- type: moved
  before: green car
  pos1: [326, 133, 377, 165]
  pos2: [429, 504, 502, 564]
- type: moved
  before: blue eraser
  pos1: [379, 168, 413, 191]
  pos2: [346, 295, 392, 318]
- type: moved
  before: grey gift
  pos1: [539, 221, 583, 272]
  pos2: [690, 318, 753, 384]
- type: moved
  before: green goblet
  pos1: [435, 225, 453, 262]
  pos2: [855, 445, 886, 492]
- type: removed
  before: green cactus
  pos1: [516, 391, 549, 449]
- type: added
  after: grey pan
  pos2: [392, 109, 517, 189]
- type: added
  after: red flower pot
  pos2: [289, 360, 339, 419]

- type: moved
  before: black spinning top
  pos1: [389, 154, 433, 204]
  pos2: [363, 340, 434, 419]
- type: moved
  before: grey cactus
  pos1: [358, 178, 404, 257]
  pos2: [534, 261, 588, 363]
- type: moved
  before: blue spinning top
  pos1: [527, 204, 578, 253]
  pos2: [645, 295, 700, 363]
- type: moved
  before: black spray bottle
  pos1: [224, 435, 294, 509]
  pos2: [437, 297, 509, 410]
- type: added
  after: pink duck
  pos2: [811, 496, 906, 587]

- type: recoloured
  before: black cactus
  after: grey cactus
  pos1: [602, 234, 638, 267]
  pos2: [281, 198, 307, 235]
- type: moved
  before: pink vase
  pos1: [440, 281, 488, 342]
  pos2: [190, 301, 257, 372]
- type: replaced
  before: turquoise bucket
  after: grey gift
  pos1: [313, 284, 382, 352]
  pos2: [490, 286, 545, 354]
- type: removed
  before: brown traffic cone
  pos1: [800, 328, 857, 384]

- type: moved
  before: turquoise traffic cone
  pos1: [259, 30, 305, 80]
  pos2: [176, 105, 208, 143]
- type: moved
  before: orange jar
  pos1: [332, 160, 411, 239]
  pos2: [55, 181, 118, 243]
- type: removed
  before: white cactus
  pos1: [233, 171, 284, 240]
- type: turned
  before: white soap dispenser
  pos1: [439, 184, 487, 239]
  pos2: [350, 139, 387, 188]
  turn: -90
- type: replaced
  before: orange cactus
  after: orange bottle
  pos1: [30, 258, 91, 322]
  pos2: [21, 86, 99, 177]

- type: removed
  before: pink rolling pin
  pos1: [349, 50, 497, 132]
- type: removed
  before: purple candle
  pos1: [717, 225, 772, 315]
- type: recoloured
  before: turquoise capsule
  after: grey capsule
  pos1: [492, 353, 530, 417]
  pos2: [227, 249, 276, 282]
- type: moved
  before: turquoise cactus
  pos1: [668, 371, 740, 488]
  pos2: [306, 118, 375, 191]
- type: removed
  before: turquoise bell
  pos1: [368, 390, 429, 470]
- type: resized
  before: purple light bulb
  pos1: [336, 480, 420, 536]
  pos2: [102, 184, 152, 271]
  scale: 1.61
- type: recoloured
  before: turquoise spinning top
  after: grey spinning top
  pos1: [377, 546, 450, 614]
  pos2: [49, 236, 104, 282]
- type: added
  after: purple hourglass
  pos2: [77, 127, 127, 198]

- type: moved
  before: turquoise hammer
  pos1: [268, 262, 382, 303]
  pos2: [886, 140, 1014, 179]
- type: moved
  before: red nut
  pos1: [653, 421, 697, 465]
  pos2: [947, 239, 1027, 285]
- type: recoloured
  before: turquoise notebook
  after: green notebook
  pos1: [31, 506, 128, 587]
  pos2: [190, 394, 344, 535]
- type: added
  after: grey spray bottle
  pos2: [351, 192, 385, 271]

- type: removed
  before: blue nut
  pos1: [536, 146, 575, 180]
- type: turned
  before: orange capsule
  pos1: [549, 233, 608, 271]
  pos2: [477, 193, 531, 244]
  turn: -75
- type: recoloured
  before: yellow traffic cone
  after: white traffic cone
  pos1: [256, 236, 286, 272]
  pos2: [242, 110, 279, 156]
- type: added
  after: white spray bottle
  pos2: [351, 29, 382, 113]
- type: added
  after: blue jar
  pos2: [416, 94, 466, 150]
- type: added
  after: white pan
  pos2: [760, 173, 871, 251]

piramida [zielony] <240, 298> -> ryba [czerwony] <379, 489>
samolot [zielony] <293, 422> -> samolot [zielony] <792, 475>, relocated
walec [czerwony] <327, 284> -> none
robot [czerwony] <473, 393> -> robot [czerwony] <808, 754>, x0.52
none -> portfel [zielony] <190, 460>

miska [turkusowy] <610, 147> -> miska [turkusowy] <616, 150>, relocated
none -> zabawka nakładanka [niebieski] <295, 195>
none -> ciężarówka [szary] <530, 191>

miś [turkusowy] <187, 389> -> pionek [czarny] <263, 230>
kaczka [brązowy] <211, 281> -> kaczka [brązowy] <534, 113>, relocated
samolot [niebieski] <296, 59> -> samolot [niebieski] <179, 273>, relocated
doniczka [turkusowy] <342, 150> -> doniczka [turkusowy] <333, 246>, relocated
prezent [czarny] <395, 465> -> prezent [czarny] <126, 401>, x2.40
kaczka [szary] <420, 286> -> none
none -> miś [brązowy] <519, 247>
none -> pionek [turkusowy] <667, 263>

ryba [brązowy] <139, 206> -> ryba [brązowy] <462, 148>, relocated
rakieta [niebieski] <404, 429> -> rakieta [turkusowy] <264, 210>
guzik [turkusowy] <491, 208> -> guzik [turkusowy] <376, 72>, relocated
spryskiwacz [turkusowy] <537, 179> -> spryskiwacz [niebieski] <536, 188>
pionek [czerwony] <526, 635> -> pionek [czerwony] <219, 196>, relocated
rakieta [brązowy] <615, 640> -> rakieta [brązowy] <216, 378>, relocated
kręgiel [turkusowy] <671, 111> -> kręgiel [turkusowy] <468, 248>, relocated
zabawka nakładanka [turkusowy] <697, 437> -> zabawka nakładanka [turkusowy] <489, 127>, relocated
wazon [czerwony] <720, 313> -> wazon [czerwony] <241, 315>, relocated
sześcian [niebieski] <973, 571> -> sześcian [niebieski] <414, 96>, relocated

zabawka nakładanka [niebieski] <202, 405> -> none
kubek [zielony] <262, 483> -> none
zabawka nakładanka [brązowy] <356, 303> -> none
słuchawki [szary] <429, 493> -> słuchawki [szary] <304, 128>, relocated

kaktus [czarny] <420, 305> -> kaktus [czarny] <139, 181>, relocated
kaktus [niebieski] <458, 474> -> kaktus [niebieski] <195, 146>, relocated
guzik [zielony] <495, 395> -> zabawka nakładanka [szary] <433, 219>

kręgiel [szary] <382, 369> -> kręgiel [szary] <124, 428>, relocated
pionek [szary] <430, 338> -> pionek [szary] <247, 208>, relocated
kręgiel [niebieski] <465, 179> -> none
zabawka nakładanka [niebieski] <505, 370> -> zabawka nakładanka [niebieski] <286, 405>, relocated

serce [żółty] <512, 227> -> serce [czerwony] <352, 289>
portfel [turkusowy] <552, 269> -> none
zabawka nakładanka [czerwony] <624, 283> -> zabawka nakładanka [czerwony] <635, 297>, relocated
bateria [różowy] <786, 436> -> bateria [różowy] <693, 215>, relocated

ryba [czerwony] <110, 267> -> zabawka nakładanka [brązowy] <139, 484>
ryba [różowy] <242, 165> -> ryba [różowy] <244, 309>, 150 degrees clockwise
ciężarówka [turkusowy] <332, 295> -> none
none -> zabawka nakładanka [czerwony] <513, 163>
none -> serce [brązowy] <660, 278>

=====

THE TASK:
From the first line of the entries above to the line with "after: red flower pot", please return every line exactly, keeping both ends.

OUTPUT OF THE TASK:
- type: moved
  before: green car
  pos1: [326, 133, 377, 165]
  pos2: [429, 504, 502, 564]
- type: moved
  before: blue eraser
  pos1: [379, 168, 413, 191]
  pos2: [346, 295, 392, 318]
- type: moved
  before: grey gift
  pos1: [539, 221, 583, 272]
  pos2: [690, 318, 753, 384]
- type: moved
  before: green goblet
  pos1: [435, 225, 453, 262]
  pos2: [855, 445, 886, 492]
- type: removed
  before: green cactus
  pos1: [516, 391, 549, 449]
- type: added
  after: grey pan
  pos2: [392, 109, 517, 189]
- type: added
  after: red flower pot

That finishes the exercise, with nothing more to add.